GIVEN DATA
+++++

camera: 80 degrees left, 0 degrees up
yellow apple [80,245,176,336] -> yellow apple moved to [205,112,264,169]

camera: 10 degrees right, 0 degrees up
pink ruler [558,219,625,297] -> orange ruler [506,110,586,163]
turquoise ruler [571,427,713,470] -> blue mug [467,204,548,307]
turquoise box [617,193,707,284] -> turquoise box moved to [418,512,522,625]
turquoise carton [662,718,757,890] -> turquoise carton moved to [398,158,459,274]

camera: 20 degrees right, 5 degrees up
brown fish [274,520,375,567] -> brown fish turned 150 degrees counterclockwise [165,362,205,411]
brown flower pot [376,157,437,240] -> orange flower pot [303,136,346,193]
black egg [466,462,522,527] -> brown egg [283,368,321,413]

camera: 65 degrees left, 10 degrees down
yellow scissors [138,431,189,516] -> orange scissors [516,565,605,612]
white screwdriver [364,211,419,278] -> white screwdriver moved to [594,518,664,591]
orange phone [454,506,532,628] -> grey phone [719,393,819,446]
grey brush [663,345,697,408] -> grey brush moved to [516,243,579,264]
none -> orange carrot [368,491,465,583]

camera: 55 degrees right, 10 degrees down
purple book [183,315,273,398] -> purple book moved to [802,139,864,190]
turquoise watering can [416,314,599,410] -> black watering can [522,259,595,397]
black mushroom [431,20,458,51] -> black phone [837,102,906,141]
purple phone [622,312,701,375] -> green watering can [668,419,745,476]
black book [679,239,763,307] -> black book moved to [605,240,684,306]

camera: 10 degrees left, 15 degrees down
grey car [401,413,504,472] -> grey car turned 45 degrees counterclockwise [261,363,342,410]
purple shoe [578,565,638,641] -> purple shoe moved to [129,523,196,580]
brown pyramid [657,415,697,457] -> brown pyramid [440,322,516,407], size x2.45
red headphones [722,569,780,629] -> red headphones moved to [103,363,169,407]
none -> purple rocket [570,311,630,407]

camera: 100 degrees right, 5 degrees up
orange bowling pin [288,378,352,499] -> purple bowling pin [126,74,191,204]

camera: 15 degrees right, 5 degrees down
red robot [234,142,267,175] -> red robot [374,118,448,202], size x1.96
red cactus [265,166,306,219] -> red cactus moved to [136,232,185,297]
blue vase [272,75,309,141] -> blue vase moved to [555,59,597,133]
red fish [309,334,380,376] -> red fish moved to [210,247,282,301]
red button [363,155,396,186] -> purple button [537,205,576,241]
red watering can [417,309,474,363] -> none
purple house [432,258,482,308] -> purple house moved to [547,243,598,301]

+++++

EXERCISE
Copy the records exactly, keeping every word in place.

YOUR RESPONSE
camera: 80 degrees left, 0 degrees up
yellow apple [80,245,176,336] -> yellow apple moved to [205,112,264,169]

camera: 10 degrees right, 0 degrees up
pink ruler [558,219,625,297] -> orange ruler [506,110,586,163]
turquoise ruler [571,427,713,470] -> blue mug [467,204,548,307]
turquoise box [617,193,707,284] -> turquoise box moved to [418,512,522,625]
turquoise carton [662,718,757,890] -> turquoise carton moved to [398,158,459,274]

camera: 20 degrees right, 5 degrees up
brown fish [274,520,375,567] -> brown fish turned 150 degrees counterclockwise [165,362,205,411]
brown flower pot [376,157,437,240] -> orange flower pot [303,136,346,193]
black egg [466,462,522,527] -> brown egg [283,368,321,413]

camera: 65 degrees left, 10 degrees down
yellow scissors [138,431,189,516] -> orange scissors [516,565,605,612]
white screwdriver [364,211,419,278] -> white screwdriver moved to [594,518,664,591]
orange phone [454,506,532,628] -> grey phone [719,393,819,446]
grey brush [663,345,697,408] -> grey brush moved to [516,243,579,264]
none -> orange carrot [368,491,465,583]

camera: 55 degrees right, 10 degrees down
purple book [183,315,273,398] -> purple book moved to [802,139,864,190]
turquoise watering can [416,314,599,410] -> black watering can [522,259,595,397]
black mushroom [431,20,458,51] -> black phone [837,102,906,141]
purple phone [622,312,701,375] -> green watering can [668,419,745,476]
black book [679,239,763,307] -> black book moved to [605,240,684,306]

camera: 10 degrees left, 15 degrees down
grey car [401,413,504,472] -> grey car turned 45 degrees counterclockwise [261,363,342,410]
purple shoe [578,565,638,641] -> purple shoe moved to [129,523,196,580]
brown pyramid [657,415,697,457] -> brown pyramid [440,322,516,407], size x2.45
red headphones [722,569,780,629] -> red headphones moved to [103,363,169,407]
none -> purple rocket [570,311,630,407]

camera: 100 degrees right, 5 degrees up
orange bowling pin [288,378,352,499] -> purple bowling pin [126,74,191,204]

camera: 15 degrees right, 5 degrees down
red robot [234,142,267,175] -> red robot [374,118,448,202], size x1.96
red cactus [265,166,306,219] -> red cactus moved to [136,232,185,297]
blue vase [272,75,309,141] -> blue vase moved to [555,59,597,133]
red fish [309,334,380,376] -> red fish moved to [210,247,282,301]
red button [363,155,396,186] -> purple button [537,205,576,241]
red watering can [417,309,474,363] -> none
purple house [432,258,482,308] -> purple house moved to [547,243,598,301]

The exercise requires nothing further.